**Your objective:** Return the records below word for word.

== Segment start ==

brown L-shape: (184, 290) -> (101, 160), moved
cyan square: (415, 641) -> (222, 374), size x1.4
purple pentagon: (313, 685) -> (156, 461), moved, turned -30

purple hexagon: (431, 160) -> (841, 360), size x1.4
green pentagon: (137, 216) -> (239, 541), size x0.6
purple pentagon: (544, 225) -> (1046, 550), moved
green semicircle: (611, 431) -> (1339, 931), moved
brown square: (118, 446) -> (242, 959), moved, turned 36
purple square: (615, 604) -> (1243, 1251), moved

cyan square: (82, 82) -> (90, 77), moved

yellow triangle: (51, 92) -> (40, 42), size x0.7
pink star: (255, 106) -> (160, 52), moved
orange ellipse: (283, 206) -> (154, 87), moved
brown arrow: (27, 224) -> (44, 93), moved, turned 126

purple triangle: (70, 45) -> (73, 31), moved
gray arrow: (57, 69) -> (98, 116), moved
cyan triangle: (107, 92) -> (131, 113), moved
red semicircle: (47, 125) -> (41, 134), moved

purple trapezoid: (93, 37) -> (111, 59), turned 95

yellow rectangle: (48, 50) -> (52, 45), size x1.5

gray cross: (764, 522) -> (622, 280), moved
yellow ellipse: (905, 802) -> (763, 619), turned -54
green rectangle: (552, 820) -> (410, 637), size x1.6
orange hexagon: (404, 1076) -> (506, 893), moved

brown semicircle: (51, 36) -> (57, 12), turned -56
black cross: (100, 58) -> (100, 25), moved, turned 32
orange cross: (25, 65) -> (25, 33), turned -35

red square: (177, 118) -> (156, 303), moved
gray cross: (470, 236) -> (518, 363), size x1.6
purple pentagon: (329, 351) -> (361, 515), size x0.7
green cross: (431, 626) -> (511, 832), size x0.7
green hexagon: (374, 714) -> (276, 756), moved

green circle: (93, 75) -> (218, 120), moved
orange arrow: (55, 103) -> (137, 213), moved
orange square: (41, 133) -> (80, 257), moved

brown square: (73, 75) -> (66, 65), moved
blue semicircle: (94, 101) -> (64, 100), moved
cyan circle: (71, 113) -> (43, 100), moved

== Segment end ==

**Result for this exercise:**
brown L-shape: (184, 290) -> (101, 160), moved
cyan square: (415, 641) -> (222, 374), size x1.4
purple pentagon: (313, 685) -> (156, 461), moved, turned -30

purple hexagon: (431, 160) -> (841, 360), size x1.4
green pentagon: (137, 216) -> (239, 541), size x0.6
purple pentagon: (544, 225) -> (1046, 550), moved
green semicircle: (611, 431) -> (1339, 931), moved
brown square: (118, 446) -> (242, 959), moved, turned 36
purple square: (615, 604) -> (1243, 1251), moved

cyan square: (82, 82) -> (90, 77), moved

yellow triangle: (51, 92) -> (40, 42), size x0.7
pink star: (255, 106) -> (160, 52), moved
orange ellipse: (283, 206) -> (154, 87), moved
brown arrow: (27, 224) -> (44, 93), moved, turned 126

purple triangle: (70, 45) -> (73, 31), moved
gray arrow: (57, 69) -> (98, 116), moved
cyan triangle: (107, 92) -> (131, 113), moved
red semicircle: (47, 125) -> (41, 134), moved

purple trapezoid: (93, 37) -> (111, 59), turned 95

yellow rectangle: (48, 50) -> (52, 45), size x1.5

gray cross: (764, 522) -> (622, 280), moved
yellow ellipse: (905, 802) -> (763, 619), turned -54
green rectangle: (552, 820) -> (410, 637), size x1.6
orange hexagon: (404, 1076) -> (506, 893), moved

brown semicircle: (51, 36) -> (57, 12), turned -56
black cross: (100, 58) -> (100, 25), moved, turned 32
orange cross: (25, 65) -> (25, 33), turned -35

red square: (177, 118) -> (156, 303), moved
gray cross: (470, 236) -> (518, 363), size x1.6
purple pentagon: (329, 351) -> (361, 515), size x0.7
green cross: (431, 626) -> (511, 832), size x0.7
green hexagon: (374, 714) -> (276, 756), moved

green circle: (93, 75) -> (218, 120), moved
orange arrow: (55, 103) -> (137, 213), moved
orange square: (41, 133) -> (80, 257), moved

brown square: (73, 75) -> (66, 65), moved
blue semicircle: (94, 101) -> (64, 100), moved
cyan circle: (71, 113) -> (43, 100), moved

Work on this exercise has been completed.